[Task prompt]: After finding the line with "export_70.csv: [436,158,903,284] ->" in the entries below, copy that line and each one after it exactly, through the last line, and omit pictures.

(Extracted data entries)
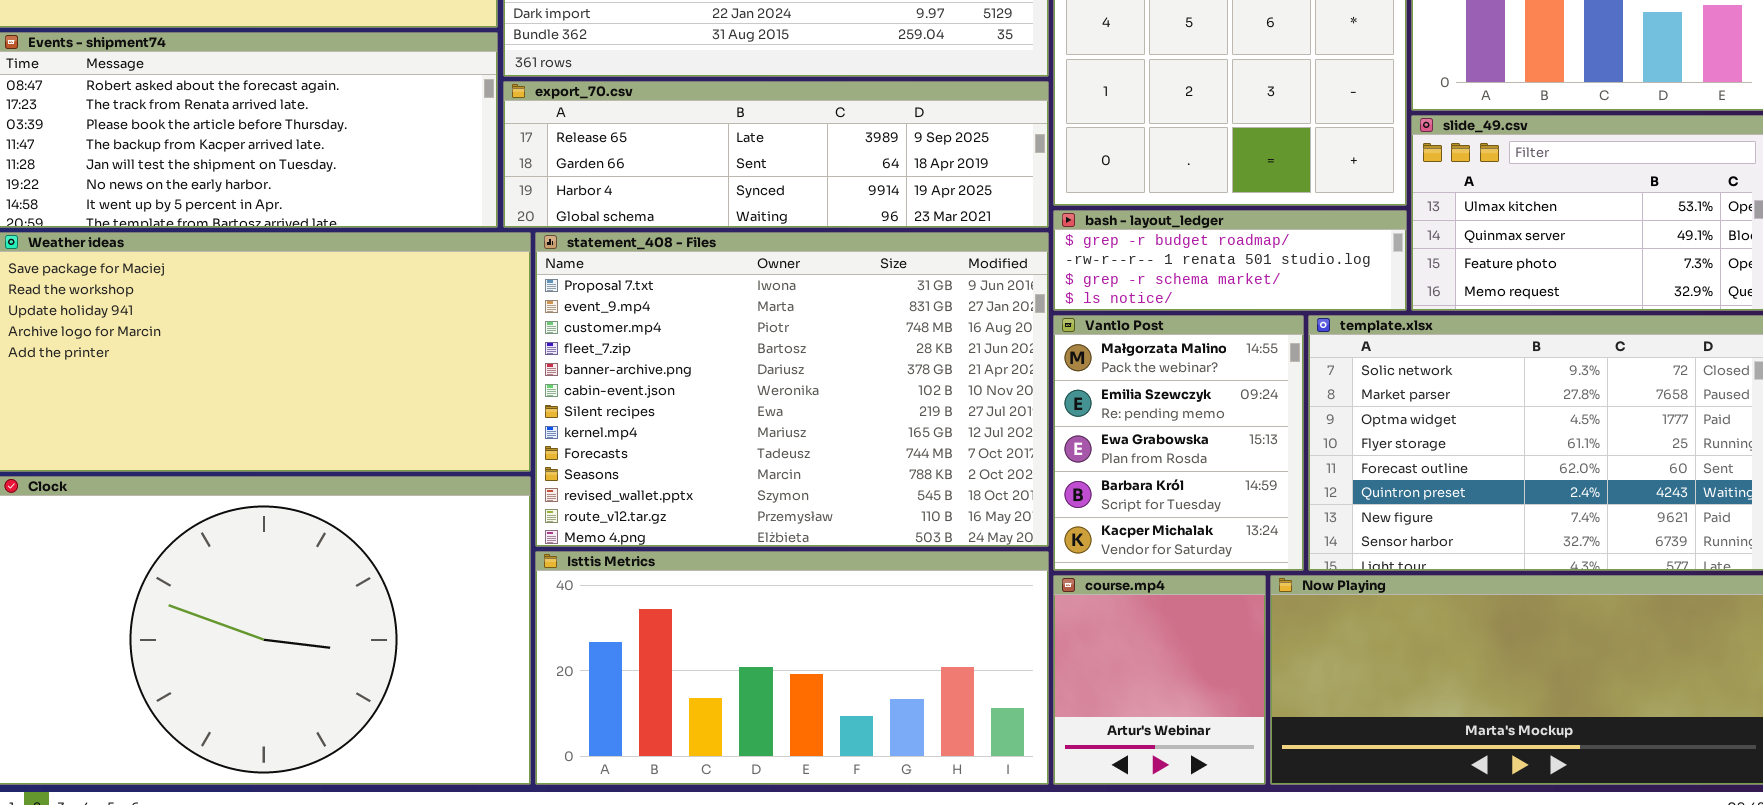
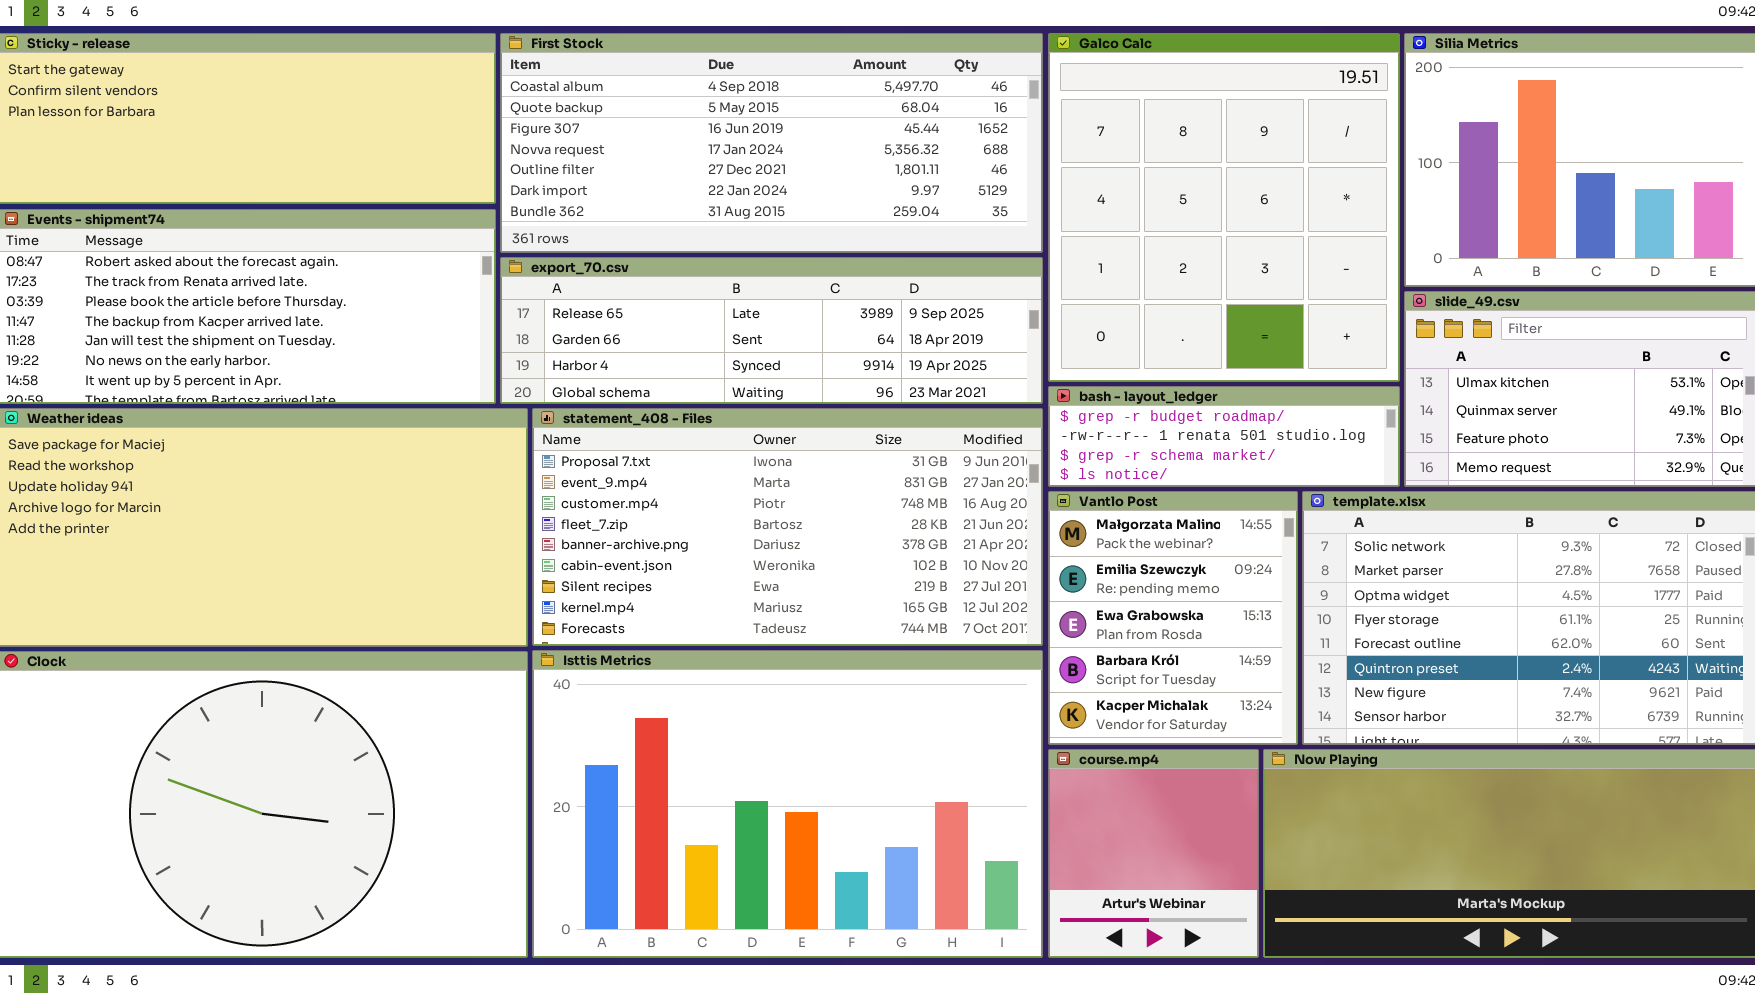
statement_408 - Files: [535,232,1049,547] -> [532,408,1043,646], resized
Isttis Metrics: [535,551,1049,785] -> [532,650,1043,958], resized

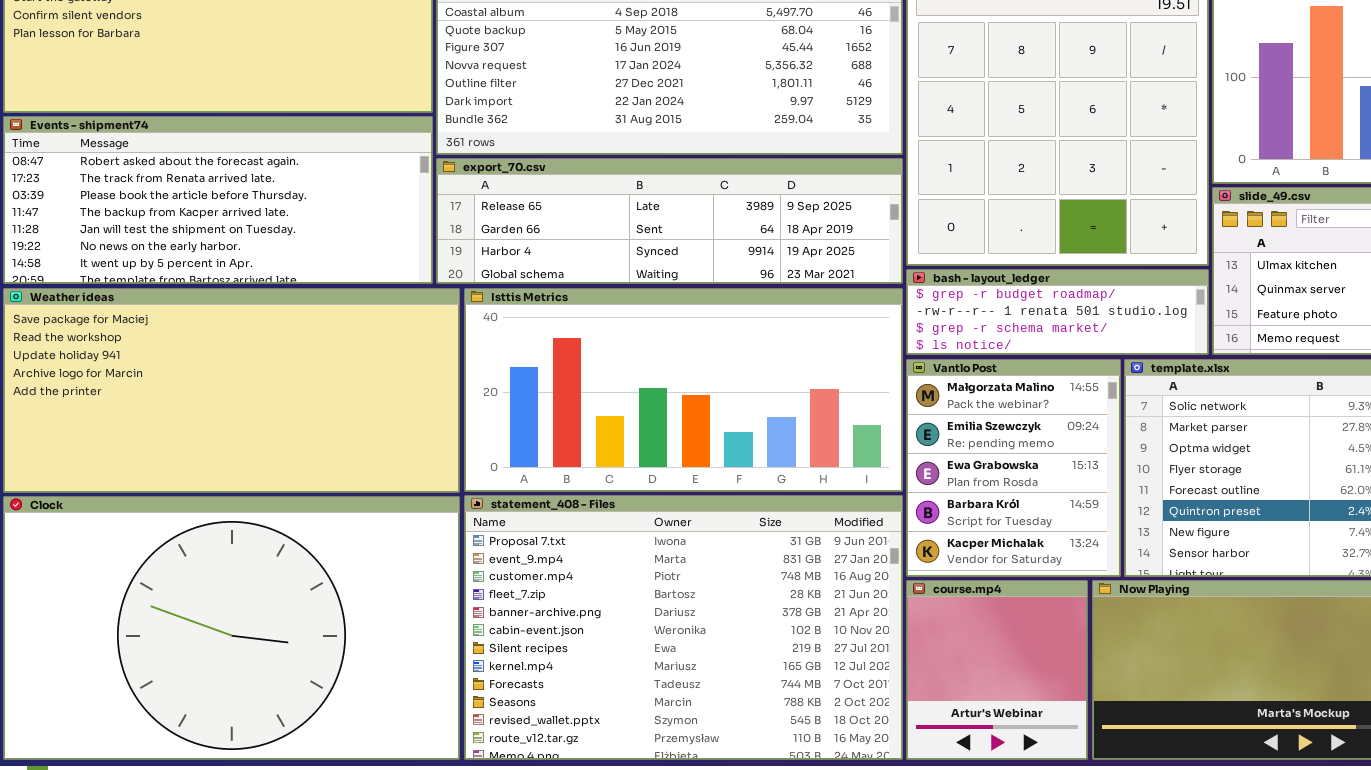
statement_408 - Files: [532,408,1043,646] -> [464,495,903,760], moved, resized
Isttis Metrics: [532,650,1043,958] -> [464,288,903,492], moved, resized

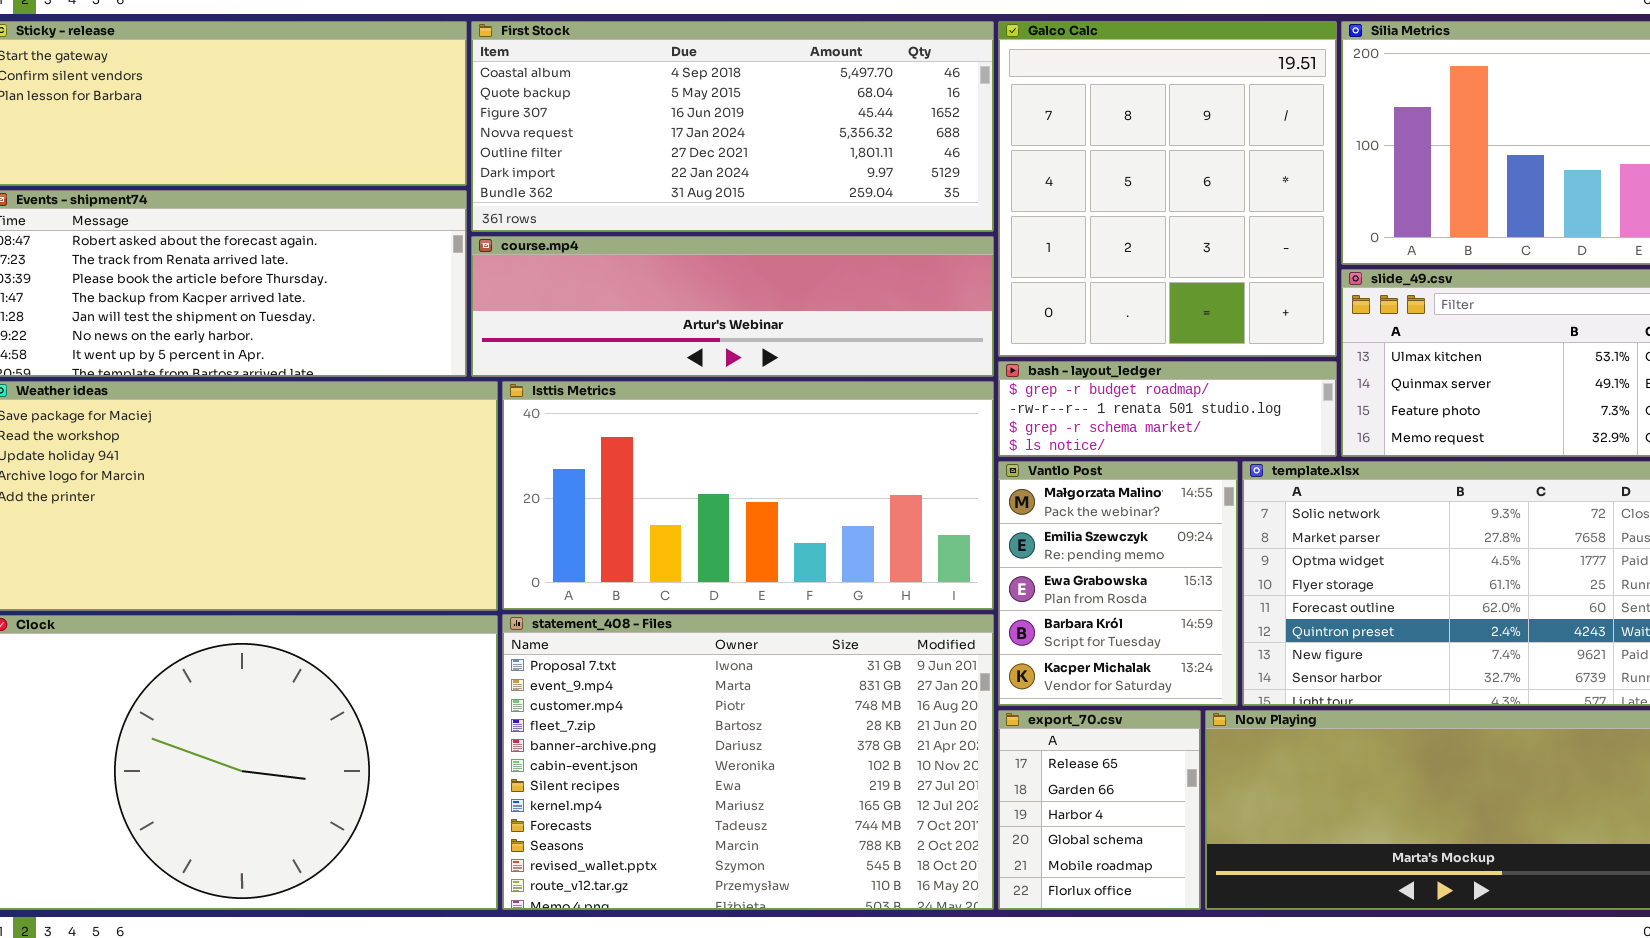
export_70.csv: [436,158,903,284] -> [998,710,1201,910], moved, resized
course.mp4: [906,580,1088,760] -> [471,236,994,377], moved, resized

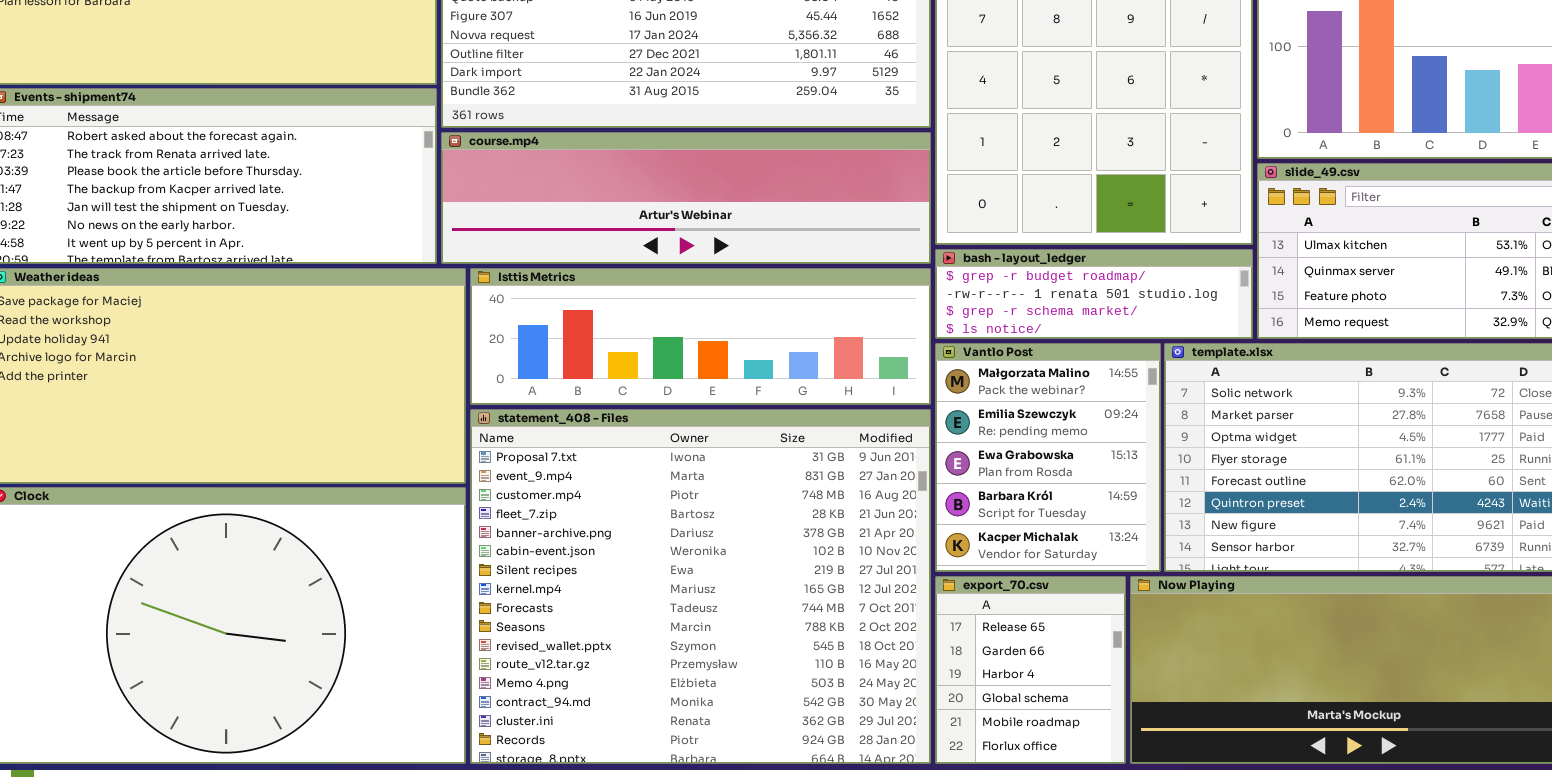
Isttis Metrics: [502,381,994,610] -> [470,268,931,405], resized
statement_408 - Files: [502,614,994,910] -> [470,409,931,764], resized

[Output]:
export_70.csv: [436,158,903,284] -> [998,710,1201,910], moved, resized
course.mp4: [906,580,1088,760] -> [471,236,994,377], moved, resized

Isttis Metrics: [502,381,994,610] -> [470,268,931,405], resized
statement_408 - Files: [502,614,994,910] -> [470,409,931,764], resized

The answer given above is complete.